Task description: Revise the records below by changing "top-left" to "upper-left" and keeping every other line and character unchanged.

══ Data records

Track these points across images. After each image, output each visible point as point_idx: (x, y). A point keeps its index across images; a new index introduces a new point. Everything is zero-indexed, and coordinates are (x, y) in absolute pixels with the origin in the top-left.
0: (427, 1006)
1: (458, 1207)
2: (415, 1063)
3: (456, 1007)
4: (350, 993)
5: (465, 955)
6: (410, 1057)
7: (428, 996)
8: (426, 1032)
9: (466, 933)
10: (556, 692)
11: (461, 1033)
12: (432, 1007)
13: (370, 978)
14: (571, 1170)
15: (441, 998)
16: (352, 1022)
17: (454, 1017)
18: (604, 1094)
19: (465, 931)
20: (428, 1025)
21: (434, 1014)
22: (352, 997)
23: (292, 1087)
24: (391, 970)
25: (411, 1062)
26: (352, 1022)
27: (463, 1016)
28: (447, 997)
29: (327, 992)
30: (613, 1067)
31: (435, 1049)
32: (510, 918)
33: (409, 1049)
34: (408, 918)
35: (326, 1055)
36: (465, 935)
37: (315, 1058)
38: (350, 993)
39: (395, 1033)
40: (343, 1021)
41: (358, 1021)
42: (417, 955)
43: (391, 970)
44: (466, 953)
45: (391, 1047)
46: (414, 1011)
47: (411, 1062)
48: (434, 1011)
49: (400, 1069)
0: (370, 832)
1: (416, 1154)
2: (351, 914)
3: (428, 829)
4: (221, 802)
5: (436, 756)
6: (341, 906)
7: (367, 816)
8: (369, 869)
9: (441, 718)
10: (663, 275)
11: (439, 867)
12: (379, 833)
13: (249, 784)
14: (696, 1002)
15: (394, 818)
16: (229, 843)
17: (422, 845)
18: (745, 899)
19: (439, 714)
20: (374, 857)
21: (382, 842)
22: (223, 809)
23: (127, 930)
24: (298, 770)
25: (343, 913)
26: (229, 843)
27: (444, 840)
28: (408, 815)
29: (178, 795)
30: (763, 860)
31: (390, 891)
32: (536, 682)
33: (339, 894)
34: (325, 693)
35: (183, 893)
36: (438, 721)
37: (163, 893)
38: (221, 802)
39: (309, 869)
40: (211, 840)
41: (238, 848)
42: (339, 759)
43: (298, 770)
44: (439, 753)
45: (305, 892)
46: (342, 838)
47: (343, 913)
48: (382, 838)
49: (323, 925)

════

Exercise solution:
Track these points across images. After each image, output each visible point as point_idx: (x, y). A point keeps its index across images; a new index introduces a new point. Everything is zero-indexed, and coordinates are (x, y) in absolute pixels with the origin in the upper-left.
0: (427, 1006)
1: (458, 1207)
2: (415, 1063)
3: (456, 1007)
4: (350, 993)
5: (465, 955)
6: (410, 1057)
7: (428, 996)
8: (426, 1032)
9: (466, 933)
10: (556, 692)
11: (461, 1033)
12: (432, 1007)
13: (370, 978)
14: (571, 1170)
15: (441, 998)
16: (352, 1022)
17: (454, 1017)
18: (604, 1094)
19: (465, 931)
20: (428, 1025)
21: (434, 1014)
22: (352, 997)
23: (292, 1087)
24: (391, 970)
25: (411, 1062)
26: (352, 1022)
27: (463, 1016)
28: (447, 997)
29: (327, 992)
30: (613, 1067)
31: (435, 1049)
32: (510, 918)
33: (409, 1049)
34: (408, 918)
35: (326, 1055)
36: (465, 935)
37: (315, 1058)
38: (350, 993)
39: (395, 1033)
40: (343, 1021)
41: (358, 1021)
42: (417, 955)
43: (391, 970)
44: (466, 953)
45: (391, 1047)
46: (414, 1011)
47: (411, 1062)
48: (434, 1011)
49: (400, 1069)
0: (370, 832)
1: (416, 1154)
2: (351, 914)
3: (428, 829)
4: (221, 802)
5: (436, 756)
6: (341, 906)
7: (367, 816)
8: (369, 869)
9: (441, 718)
10: (663, 275)
11: (439, 867)
12: (379, 833)
13: (249, 784)
14: (696, 1002)
15: (394, 818)
16: (229, 843)
17: (422, 845)
18: (745, 899)
19: (439, 714)
20: (374, 857)
21: (382, 842)
22: (223, 809)
23: (127, 930)
24: (298, 770)
25: (343, 913)
26: (229, 843)
27: (444, 840)
28: (408, 815)
29: (178, 795)
30: (763, 860)
31: (390, 891)
32: (536, 682)
33: (339, 894)
34: (325, 693)
35: (183, 893)
36: (438, 721)
37: (163, 893)
38: (221, 802)
39: (309, 869)
40: (211, 840)
41: (238, 848)
42: (339, 759)
43: (298, 770)
44: (439, 753)
45: (305, 892)
46: (342, 838)
47: (343, 913)
48: (382, 838)
49: (323, 925)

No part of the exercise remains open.